Excerpted records:

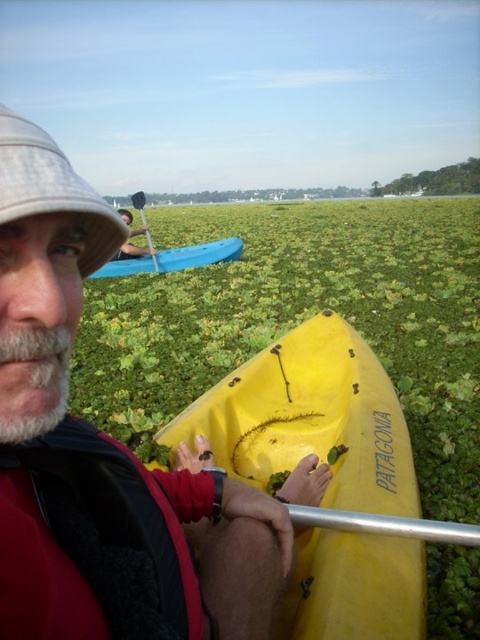
Question: Does matte yellow kayak at center have a greater width compared to matte blue kayak at upper left?

Choices:
 (A) yes
 (B) no

Answer: (B)

Question: Among these objects, which one is nearest to the camera?

Choices:
 (A) white fabric hat at upper left
 (B) blue plastic kayak at upper left
 (C) wooden paddle at center
 (D) matte blue kayak at upper left

Answer: (A)

Question: Does yellow matte kayak at lower center appear on the left side of wooden paddle at center?

Choices:
 (A) no
 (B) yes

Answer: (A)

Question: From the image, what is the correct spatial relationship of matte blue kayak at upper left in relation to wooden paddle at center?

Choices:
 (A) right
 (B) left

Answer: (A)

Question: Which point is farther to the camera?

Choices:
 (A) (136, 260)
 (B) (17, 141)
 (C) (248, 474)
 (D) (141, 205)

Answer: (D)

Question: Which object is closer to the camera taking this photo?

Choices:
 (A) matte blue kayak at upper left
 (B) white fabric hat at upper left
 (C) wooden paddle at center
 (D) matte yellow kayak at center

Answer: (B)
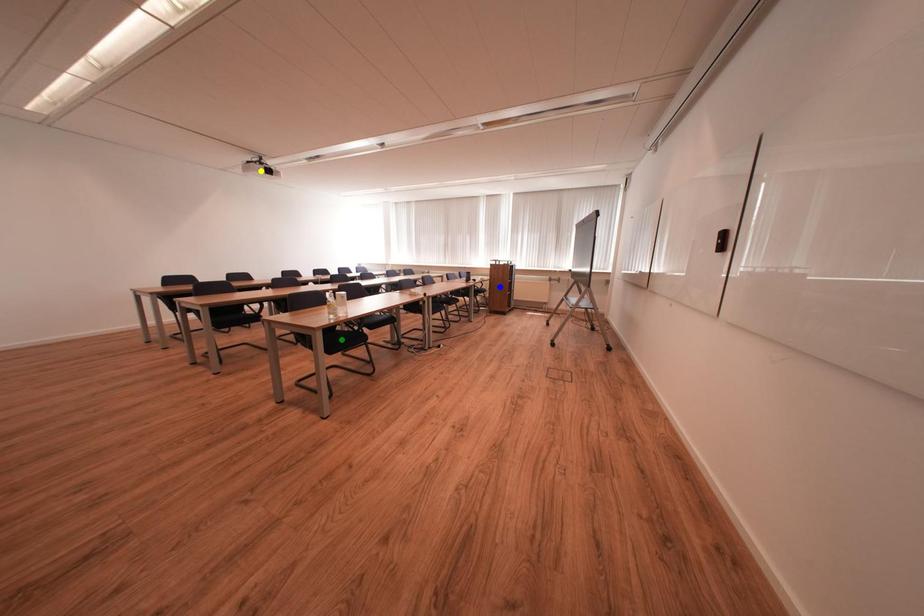
Order these from nearest to farthest:
- blue point
- yellow point
- green point

blue point < yellow point < green point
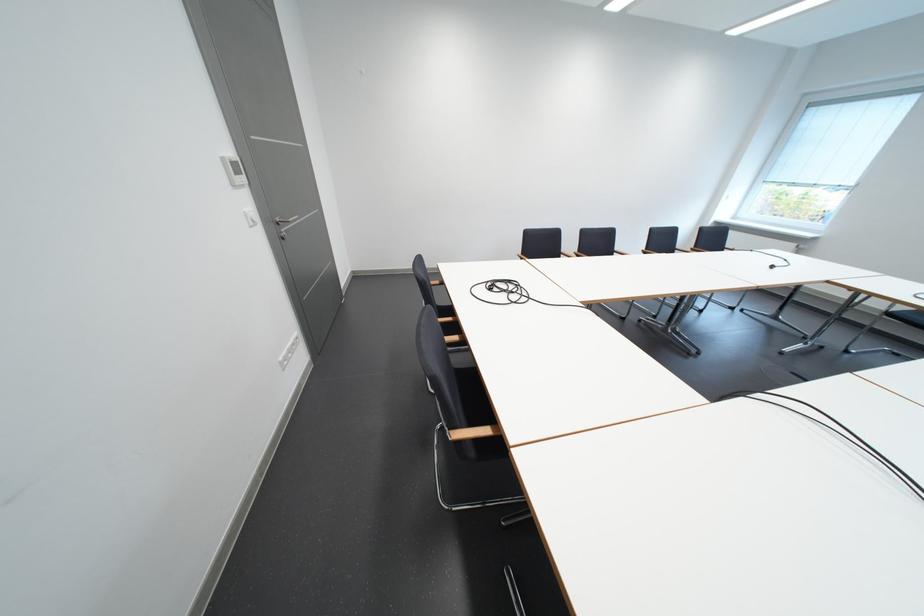
Where would you turn the metal door handle? Please return your answer as a coordinate pair (x, y).

(284, 224)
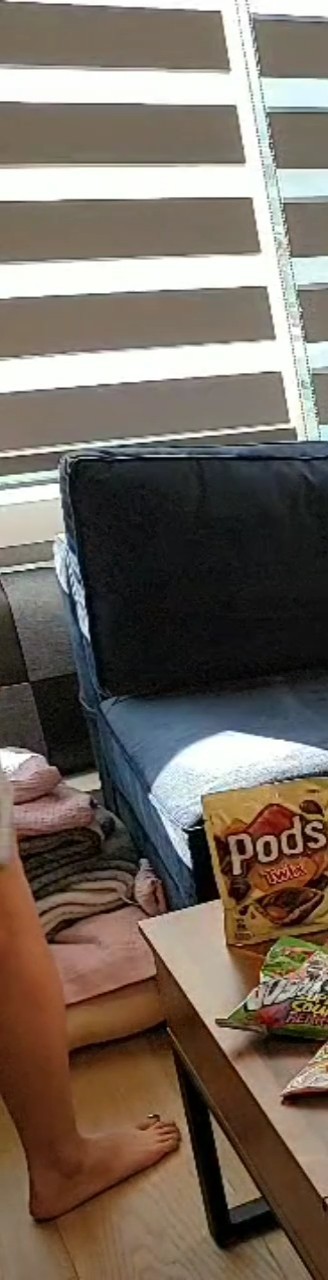
Where is `green blanket`? The width and height of the screenshot is (328, 1280). green blanket is located at coordinates (82, 855).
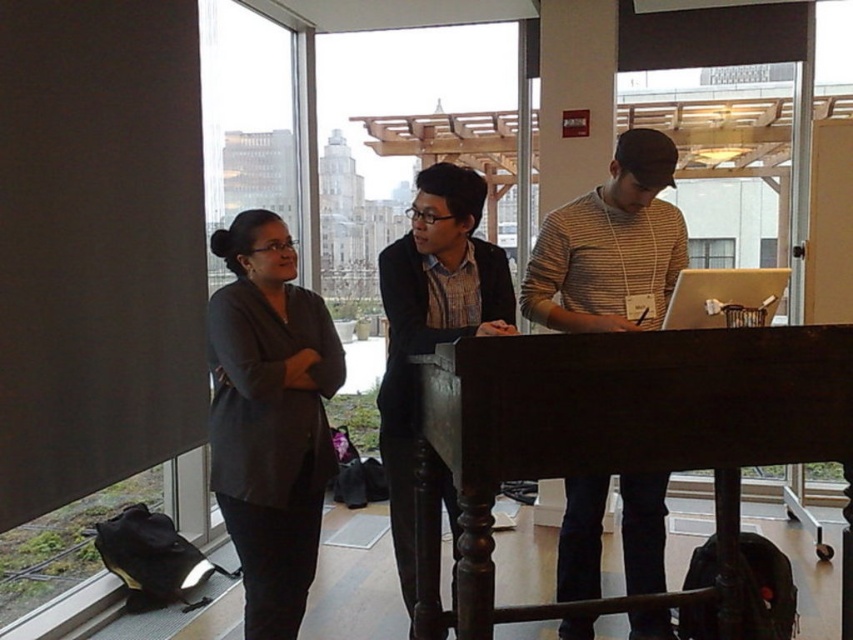
Which is more to the right, dark gray blazer at left or matte black shirt at center?

matte black shirt at center is more to the right.

In the scene shown: Is the position of dark gray blazer at left more distant than that of matte black shirt at center?

Yes, dark gray blazer at left is behind matte black shirt at center.

I want to click on dark gray blazer at left, so click(270, 417).

Can you confirm if striped sweater at center is thinner than matte black laptop at center?

Incorrect, striped sweater at center's width is not less than matte black laptop at center's.

Does striped sweater at center come in front of matte black laptop at center?

No, striped sweater at center is further to the viewer.

Where is `striped sweater at center`? This screenshot has width=853, height=640. striped sweater at center is located at coordinates (610, 246).

This screenshot has width=853, height=640. Identify the location of striped sweater at center. [610, 246].

Consider the image. Is dark wood balustrade at center closer to camera compared to striped sweater at center?

That is True.

Which is more to the left, dark wood balustrade at center or striped sweater at center?

dark wood balustrade at center is more to the left.

Between point (683, 593) and point (631, 284), which one is positioned in front?

Point (683, 593)

You are a GUI agent. You are given a task and a screenshot of the screen. Output one action in this format:
    pyautogui.click(x=<x>, y=<y>)
    Task: Click on the dark wood balustrade at center
    
    Given the screenshot: What is the action you would take?
    pyautogui.click(x=614, y=436)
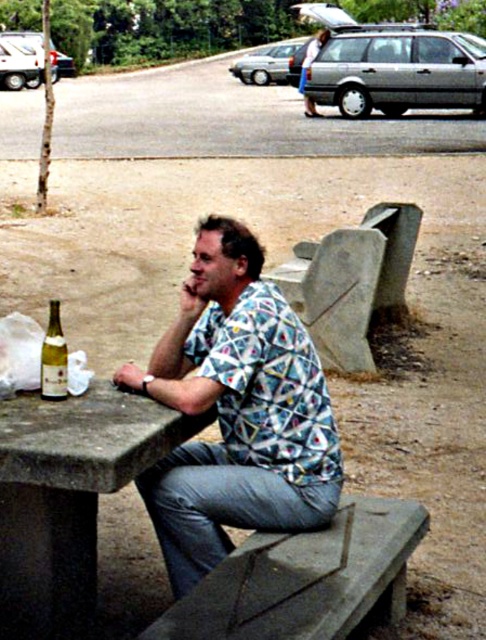
Is point (403, 588) farther from camera compared to point (55, 381)?

Yes, it is.

Is point (330, 529) farther from viewer compared to point (57, 384)?

Yes, point (330, 529) is farther from viewer.

Identify the location of concrete bench at lower center. Image resolution: width=486 pixels, height=640 pixels. (304, 579).

Who is positioned more to the left, concrete table at center or translucent glass bottle at table left?

Positioned to the left is translucent glass bottle at table left.

Where is `concrete table at center`? The image size is (486, 640). concrete table at center is located at coordinates (68, 497).

Can you confirm if printed fabric shirt at center is shorter than concrete bench at lower center?

In fact, printed fabric shirt at center may be taller than concrete bench at lower center.

Does printed fabric shirt at center have a greater height compared to concrete bench at lower center?

Correct, printed fabric shirt at center is much taller as concrete bench at lower center.

Who is more forward, (190, 406) or (335, 595)?

Point (335, 595) is more forward.

You are a GUI agent. You are given a task and a screenshot of the screen. Output one action in this format:
    pyautogui.click(x=<x>, y=<y>)
    Task: Click on the printed fabric shirt at center
    This screenshot has height=640, width=486.
    Given the screenshot: What is the action you would take?
    pyautogui.click(x=237, y=410)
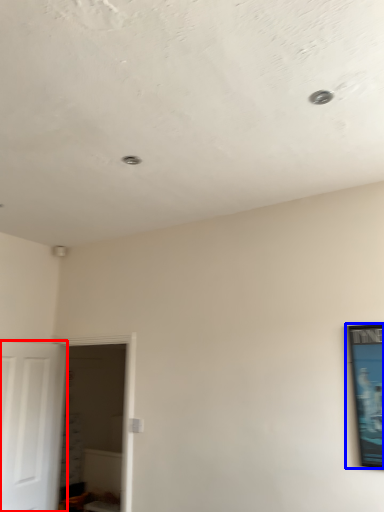
Question: Which point is closer to the camera, door (highlighted by a red box) or picture frame (highlighted by a blue box)?

Choices:
 (A) door
 (B) picture frame

Answer: (B)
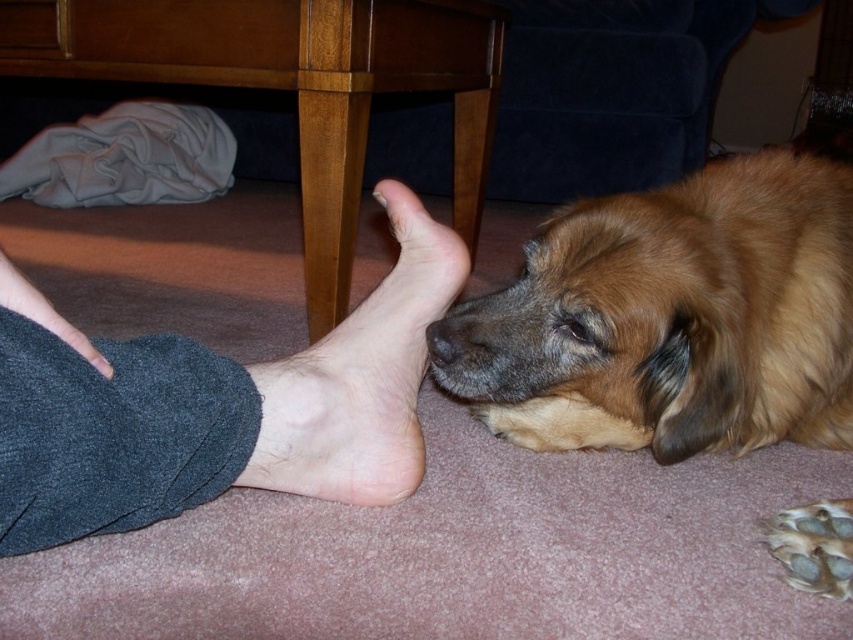
Question: Which point is farther to the camera?

Choices:
 (A) pink flesh at center
 (B) barefoot foot at lower left
 (C) skinny bare foot at lower left
 (D) white matte toe at center

Answer: (D)

Question: Which object appears farthest from the camera in this image?

Choices:
 (A) white matte toe at center
 (B) golden fur dog at lower right
 (C) skinny bare foot at lower left

Answer: (A)

Question: Is barefoot foot at lower left wider than pink flesh at center?

Choices:
 (A) yes
 (B) no

Answer: (A)

Question: Where is skinny bare foot at lower left located in relation to matte skin toe at lower center in the image?

Choices:
 (A) below
 (B) above

Answer: (A)

Question: Is black smooth nose at center positioned before white matte toe at center?

Choices:
 (A) yes
 (B) no

Answer: (A)

Question: Which is nearer to the golden fur dog at lower right?

Choices:
 (A) matte skin toe at lower center
 (B) black smooth nose at center

Answer: (B)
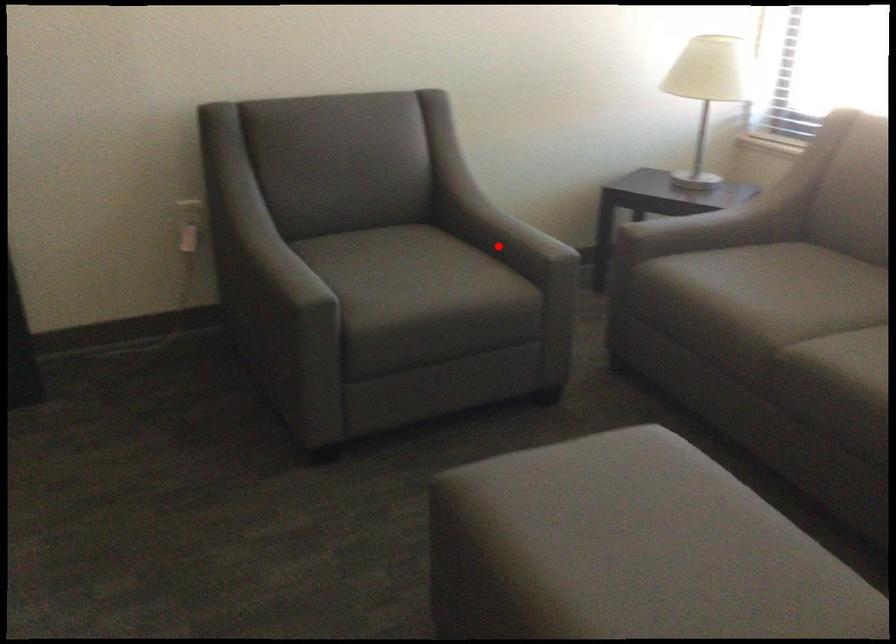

Work item: Reproduce every one of the records above verbatim, line for line, omitting the pictures.

Final answer:
Question: Does matte yellow kayak at center have a greater width compared to matte blue kayak at upper left?

Choices:
 (A) yes
 (B) no

Answer: (B)

Question: Among these objects, which one is nearest to the camera?

Choices:
 (A) white fabric hat at upper left
 (B) blue plastic kayak at upper left
 (C) wooden paddle at center
 (D) matte blue kayak at upper left

Answer: (A)

Question: Does yellow matte kayak at lower center appear on the left side of wooden paddle at center?

Choices:
 (A) no
 (B) yes

Answer: (A)

Question: From the image, what is the correct spatial relationship of matte blue kayak at upper left in relation to wooden paddle at center?

Choices:
 (A) right
 (B) left

Answer: (A)

Question: Which point is farther to the camera?

Choices:
 (A) (136, 260)
 (B) (17, 141)
 (C) (248, 474)
 (D) (141, 205)

Answer: (D)

Question: Which object is closer to the camera taking this photo?

Choices:
 (A) matte blue kayak at upper left
 (B) white fabric hat at upper left
 (C) wooden paddle at center
 (D) matte yellow kayak at center

Answer: (B)
Order these from nearest to farthest:
- blue point
- yellow point
- green point

blue point < yellow point < green point
Where would you turn the metal door handle? Please return your answer as a coordinate pair (x, y).

(284, 224)
Where is `green blanket`? The width and height of the screenshot is (328, 1280). green blanket is located at coordinates (82, 855).
Which is more to the right, dark gray blazer at left or matte black shirt at center?

matte black shirt at center is more to the right.

In the scene shown: Is the position of dark gray blazer at left more distant than that of matte black shirt at center?

Yes, dark gray blazer at left is behind matte black shirt at center.

I want to click on dark gray blazer at left, so click(270, 417).

Can you confirm if striped sweater at center is thinner than matte black laptop at center?

Incorrect, striped sweater at center's width is not less than matte black laptop at center's.

Does striped sweater at center come in front of matte black laptop at center?

No, striped sweater at center is further to the viewer.

Where is `striped sweater at center`? This screenshot has width=853, height=640. striped sweater at center is located at coordinates (610, 246).

This screenshot has width=853, height=640. Identify the location of striped sweater at center. [610, 246].

Consider the image. Is dark wood balustrade at center closer to camera compared to striped sweater at center?

That is True.

Which is more to the left, dark wood balustrade at center or striped sweater at center?

dark wood balustrade at center is more to the left.

Between point (683, 593) and point (631, 284), which one is positioned in front?

Point (683, 593)

You are a GUI agent. You are given a task and a screenshot of the screen. Output one action in this format:
    pyautogui.click(x=<x>, y=<y>)
    Task: Click on the dark wood balustrade at center
    
    Given the screenshot: What is the action you would take?
    pyautogui.click(x=614, y=436)
Is point (403, 588) farther from camera compared to point (55, 381)?

Yes, it is.

Is point (330, 529) farther from viewer compared to point (57, 384)?

Yes, point (330, 529) is farther from viewer.

Identify the location of concrete bench at lower center. Image resolution: width=486 pixels, height=640 pixels. (304, 579).

Who is positioned more to the left, concrete table at center or translucent glass bottle at table left?

Positioned to the left is translucent glass bottle at table left.

Where is `concrete table at center`? The image size is (486, 640). concrete table at center is located at coordinates (68, 497).

Can you confirm if printed fabric shirt at center is shorter than concrete bench at lower center?

In fact, printed fabric shirt at center may be taller than concrete bench at lower center.

Does printed fabric shirt at center have a greater height compared to concrete bench at lower center?

Correct, printed fabric shirt at center is much taller as concrete bench at lower center.

Who is more forward, (190, 406) or (335, 595)?

Point (335, 595) is more forward.

You are a GUI agent. You are given a task and a screenshot of the screen. Output one action in this format:
    pyautogui.click(x=<x>, y=<y>)
    Task: Click on the printed fabric shirt at center
    This screenshot has height=640, width=486.
    Given the screenshot: What is the action you would take?
    pyautogui.click(x=237, y=410)
Question: Which point is closer to the camera, door (highlighted by a red box) or picture frame (highlighted by a blue box)?

Choices:
 (A) door
 (B) picture frame

Answer: (B)
Question: Which point is farther to the camera?

Choices:
 (A) pink flesh at center
 (B) barefoot foot at lower left
 (C) skinny bare foot at lower left
 (D) white matte toe at center

Answer: (D)

Question: Which object appears farthest from the camera in this image?

Choices:
 (A) white matte toe at center
 (B) golden fur dog at lower right
 (C) skinny bare foot at lower left

Answer: (A)

Question: Is barefoot foot at lower left wider than pink flesh at center?

Choices:
 (A) yes
 (B) no

Answer: (A)

Question: Where is skinny bare foot at lower left located in relation to matte skin toe at lower center in the image?

Choices:
 (A) below
 (B) above

Answer: (A)

Question: Is black smooth nose at center positioned before white matte toe at center?

Choices:
 (A) yes
 (B) no

Answer: (A)

Question: Which is nearer to the golden fur dog at lower right?

Choices:
 (A) matte skin toe at lower center
 (B) black smooth nose at center

Answer: (B)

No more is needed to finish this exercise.